*ASSIGNMENT*:
Copy exactly the lines of the material below that run from the one containing "(492, 366) = (337, 128): black carton -> none" through the one containing "(605, 354) = (287, 400): pink". Copy no other lines.

*EXTRACTED MATERIAL*:
☆ ☆ ☆ ☆ ☆ ☆ ☆
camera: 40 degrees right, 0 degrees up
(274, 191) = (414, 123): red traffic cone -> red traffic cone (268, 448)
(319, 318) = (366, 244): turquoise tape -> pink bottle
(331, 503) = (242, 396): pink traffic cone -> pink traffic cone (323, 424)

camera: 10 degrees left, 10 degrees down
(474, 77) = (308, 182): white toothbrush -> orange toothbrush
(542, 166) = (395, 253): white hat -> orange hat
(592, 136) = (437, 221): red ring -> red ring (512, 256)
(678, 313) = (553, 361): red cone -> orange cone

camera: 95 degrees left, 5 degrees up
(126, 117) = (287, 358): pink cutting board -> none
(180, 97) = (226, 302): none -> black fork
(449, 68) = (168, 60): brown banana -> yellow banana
☆ ☆ ☆ ☆ ☆ ☆ ☆
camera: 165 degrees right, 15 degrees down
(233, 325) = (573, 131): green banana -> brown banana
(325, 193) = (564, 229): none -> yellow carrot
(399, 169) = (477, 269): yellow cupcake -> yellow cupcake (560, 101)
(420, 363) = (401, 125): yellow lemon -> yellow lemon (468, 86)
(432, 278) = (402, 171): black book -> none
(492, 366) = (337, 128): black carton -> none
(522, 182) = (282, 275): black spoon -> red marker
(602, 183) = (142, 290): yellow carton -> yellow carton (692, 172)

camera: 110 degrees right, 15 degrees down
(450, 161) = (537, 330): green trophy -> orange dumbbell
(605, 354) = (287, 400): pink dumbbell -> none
☆ ☆ ☆ ☆ ☆ ☆ ☆
*RESPONSE BELOW*:
(492, 366) = (337, 128): black carton -> none
(522, 182) = (282, 275): black spoon -> red marker
(602, 183) = (142, 290): yellow carton -> yellow carton (692, 172)

camera: 110 degrees right, 15 degrees down
(450, 161) = (537, 330): green trophy -> orange dumbbell
(605, 354) = (287, 400): pink dumbbell -> none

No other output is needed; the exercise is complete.